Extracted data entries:
****************************************

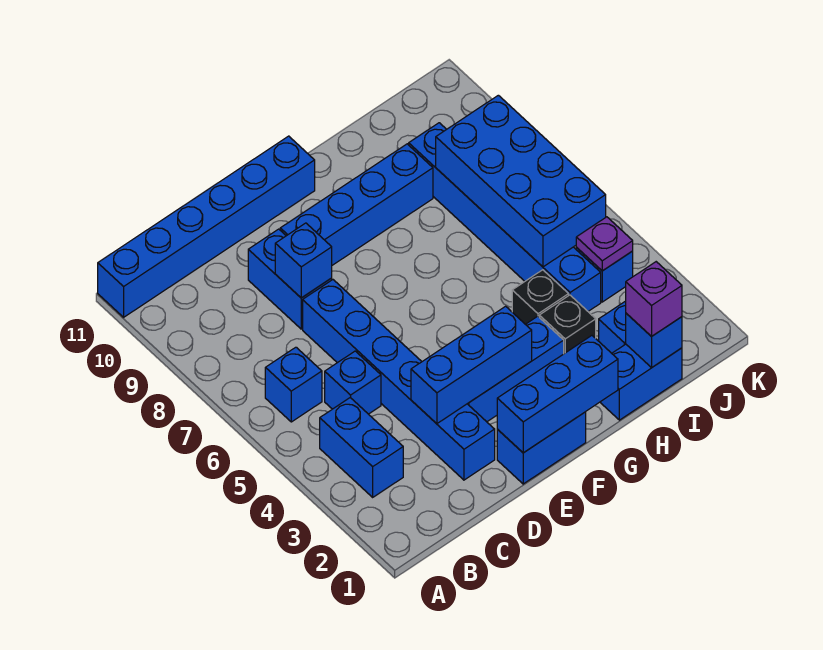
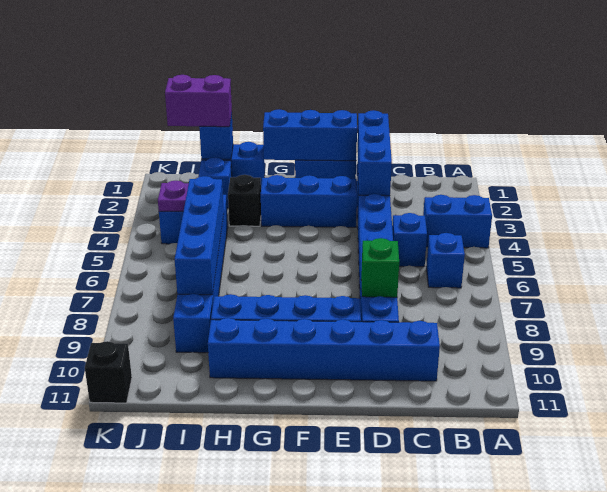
blue brick A11:F11 level 1 -> blue brick C10:H10 level 1
blue brick B3:B4 level 1 -> blue brick A4:B4 level 1
blue brick D3:F3 level 2 -> blue brick D1:D3 level 2
blue brick D8 level 2 -> green brick D8 level 2
black brick H4 level 1 -> black brick K11 level 1
purple brick I1 level 3 -> purple brick I1:J1 level 3
blue brick I5:J8 level 2 -> blue brick I5:I8 level 2

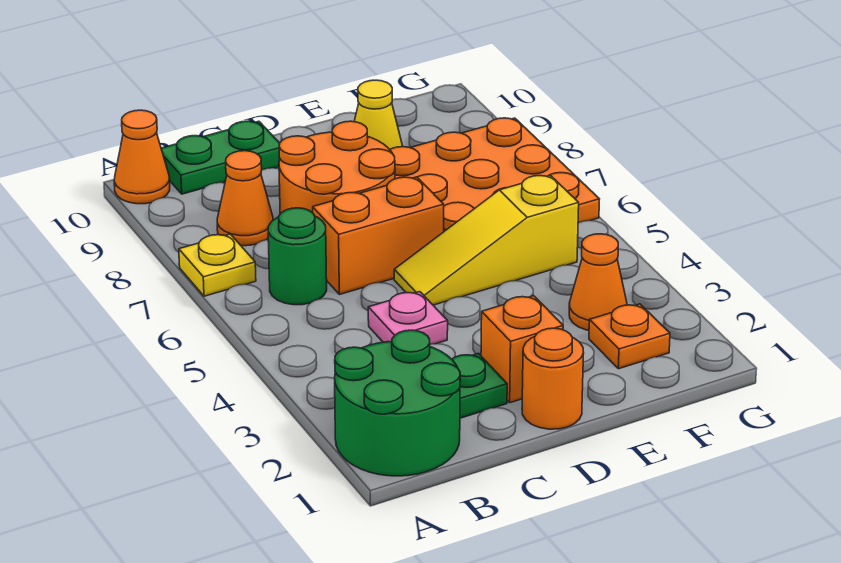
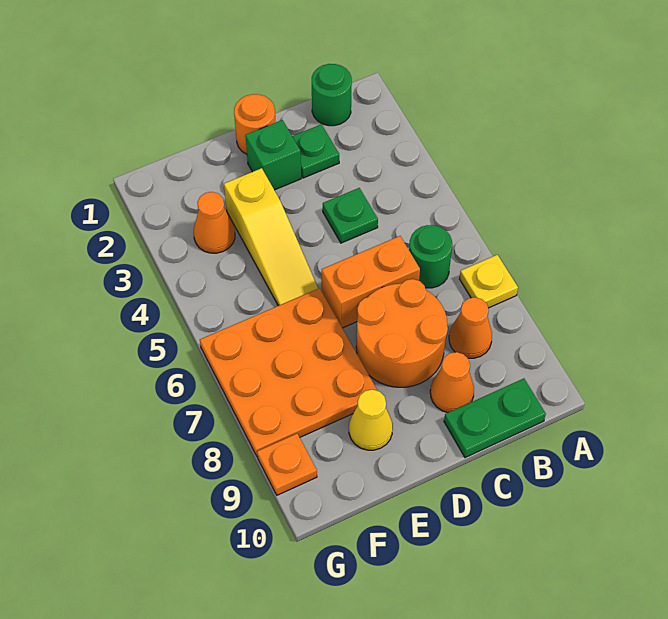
green round brick A1:B2 level 1 -> green round brick B1 level 1
orange cone A10 level 1 -> orange cone C9 level 1
pink plate C4 level 1 -> green plate C4 level 1
orange brick D2 level 1 -> green brick D2 level 1
yellow slope D5:F5 level 1 top F -> yellow slope E3:E5 level 1 top 3
orange plate F2 level 1 -> orange plate G9 level 1

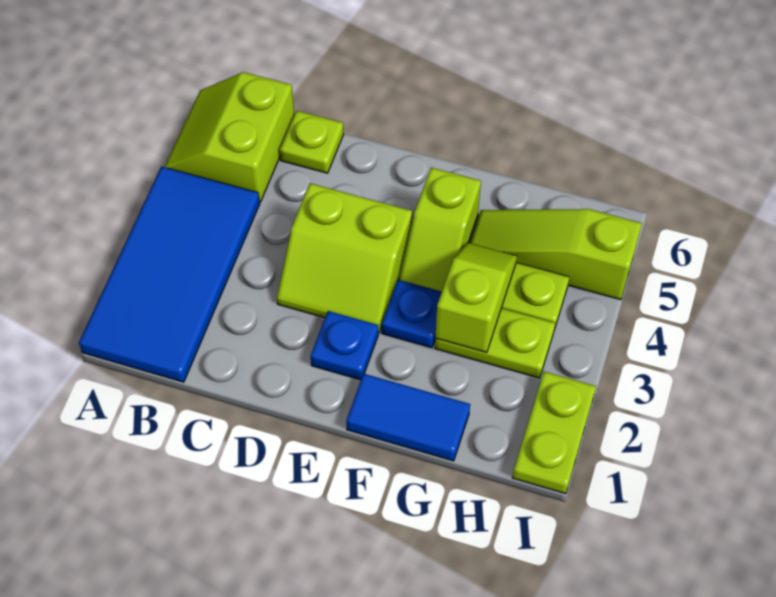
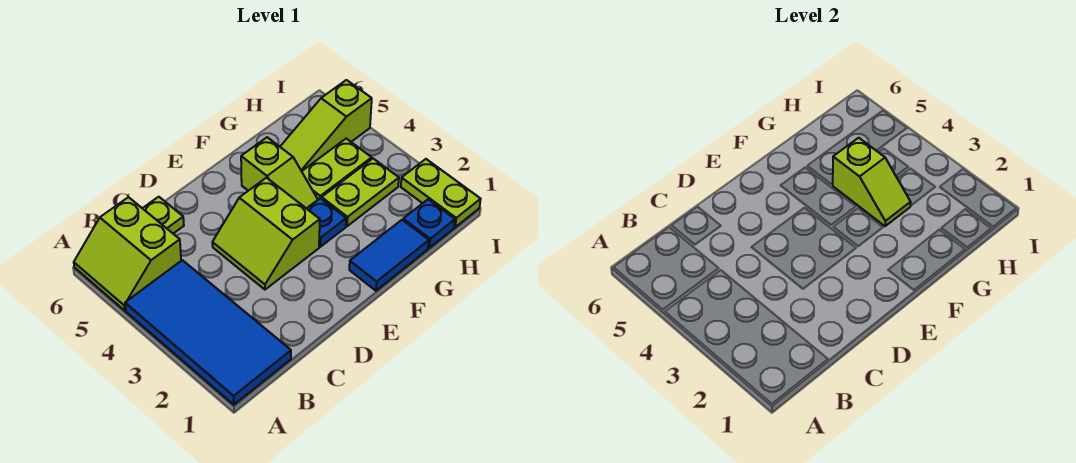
lime slope D3:E4 level 1 top 4 -> lime slope D3:E4 level 1 top E
blue plate E2 level 1 -> blue plate H1 level 1
lime slope G3:G4 level 2 top 3 -> lime slope G3:G4 level 2 top 4

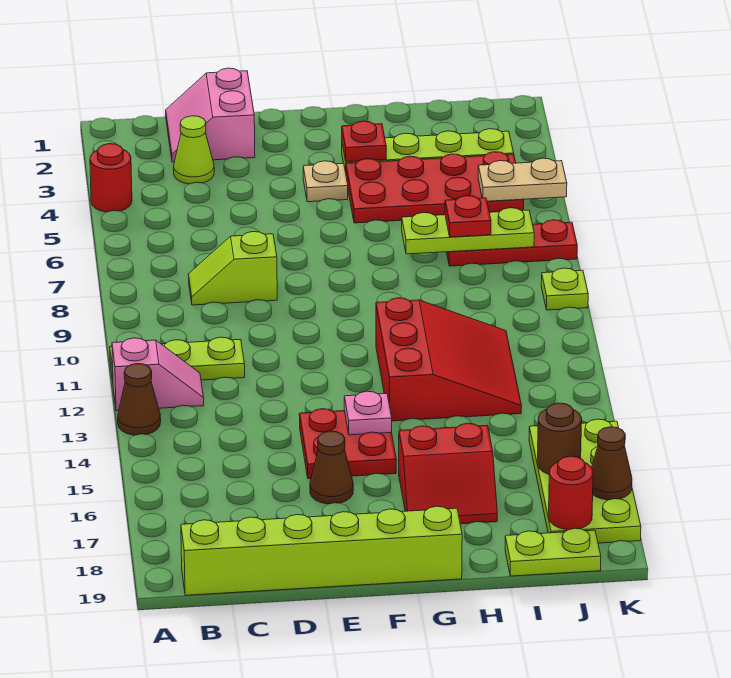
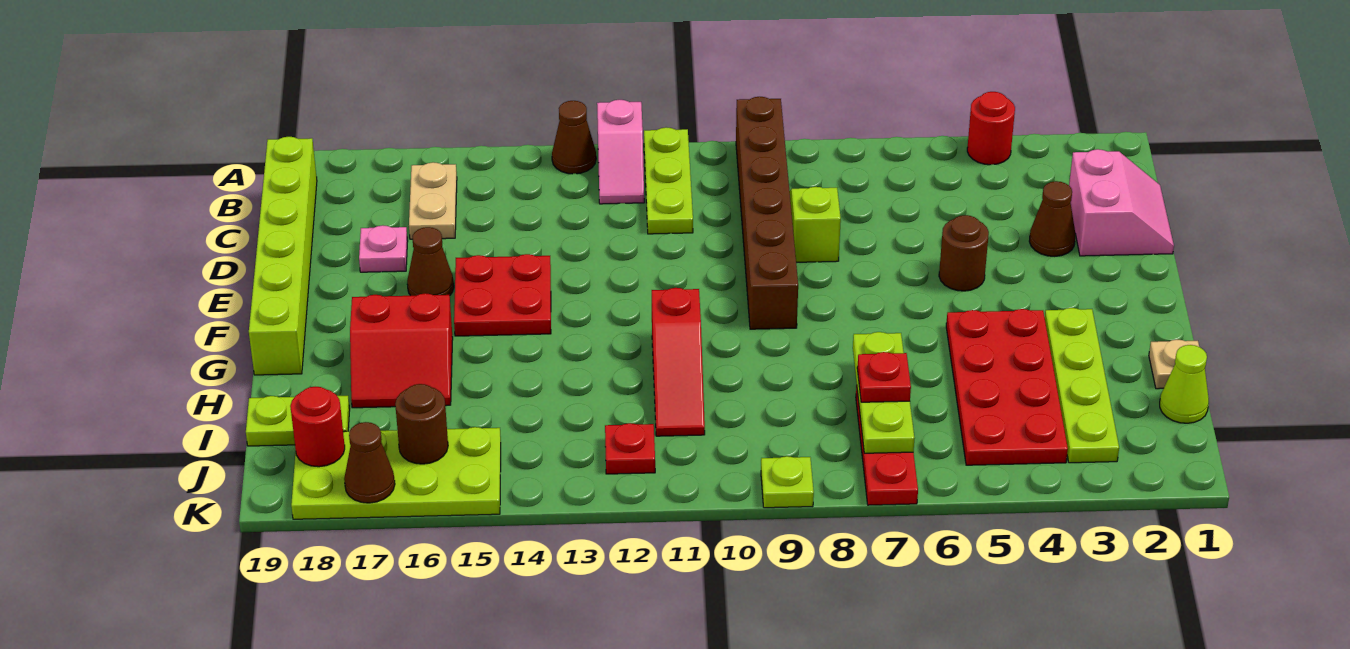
none -> brown brick A9:F9 level 1
pink slope C1:D2 level 1 top D -> pink slope C1:D2 level 1 top 2
lime cone C3 level 1 -> lime cone I1 level 1
none -> brown cone D3 level 1
none -> brown round brick E5 level 1
tan plate F4 level 1 -> tan plate H1 level 1
pink plate F14 level 2 -> pink plate D17 level 1
red plate G3 level 2 -> red plate J12 level 1
red slope G11:I13 level 1 top G -> red slope G11:I11 level 1 top G
red slope G16:H17 level 1 top 16 -> red slope G16:H17 level 1 top G
lime plate I19:J19 level 1 -> lime plate I18:I19 level 1
tan plate J5:K5 level 2 -> tan plate B16:C16 level 1

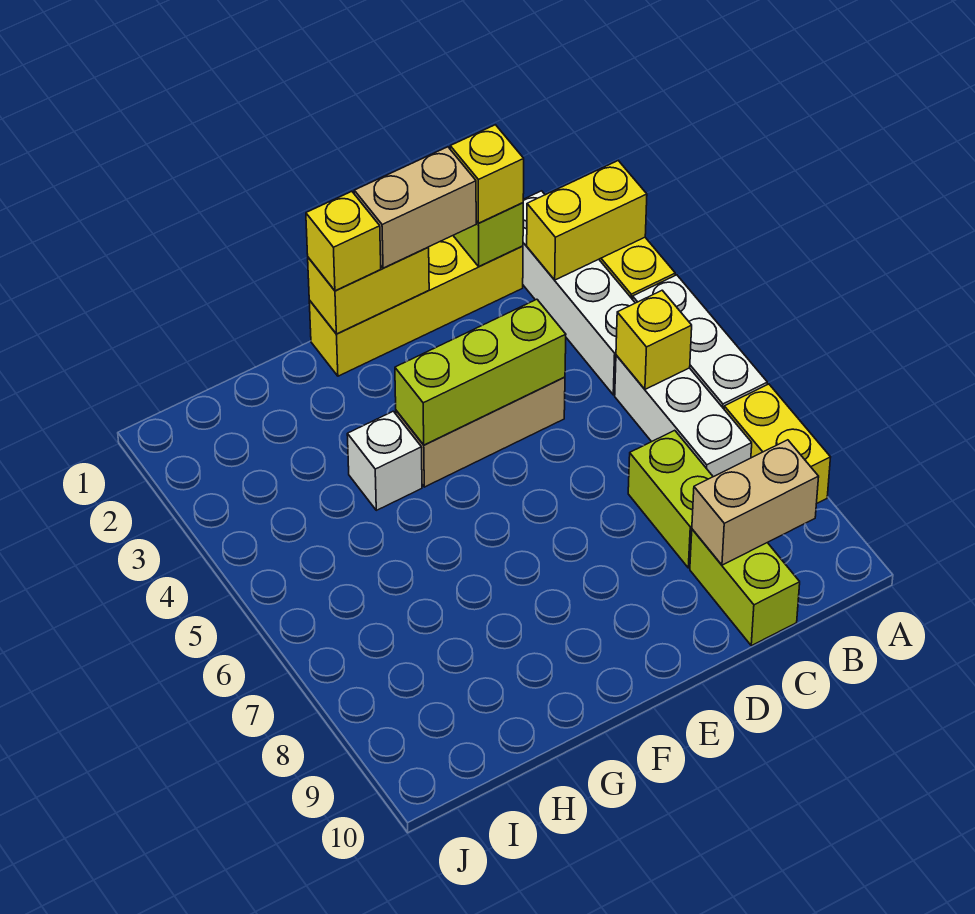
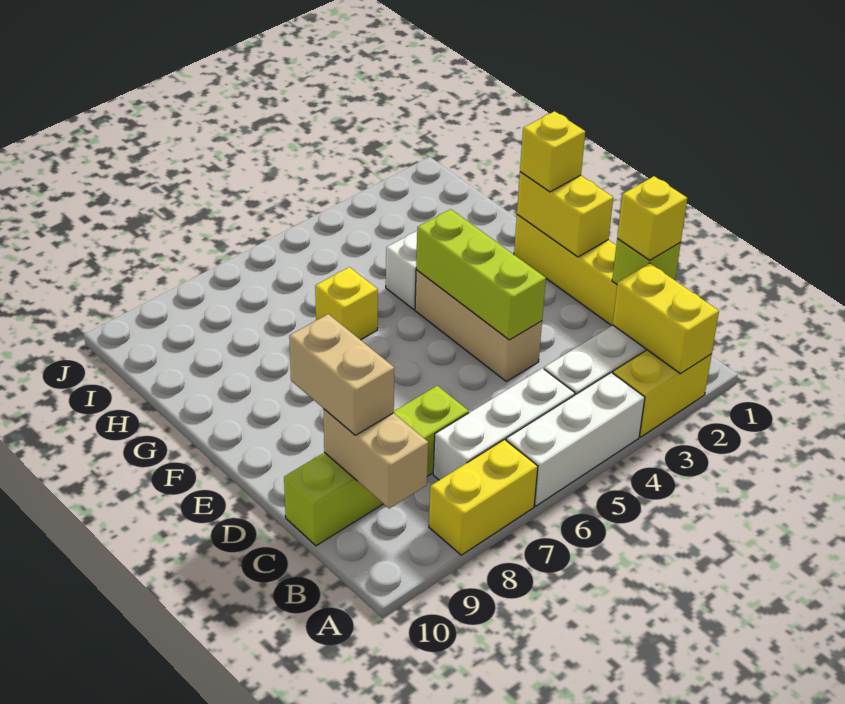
yellow brick B5 level 2 -> yellow brick G6 level 1
tan brick D1:E1 level 3 -> tan brick C9:D9 level 3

****************************************

Look above for the line containing "blue brick B3:B4" and the line containing "blue brick I5:J8". Transcribe both, with the lines between them, exactly.

## SOLUTION FOR THIS PROBLEM:
blue brick B3:B4 level 1 -> blue brick A4:B4 level 1
blue brick D3:F3 level 2 -> blue brick D1:D3 level 2
blue brick D8 level 2 -> green brick D8 level 2
black brick H4 level 1 -> black brick K11 level 1
purple brick I1 level 3 -> purple brick I1:J1 level 3
blue brick I5:J8 level 2 -> blue brick I5:I8 level 2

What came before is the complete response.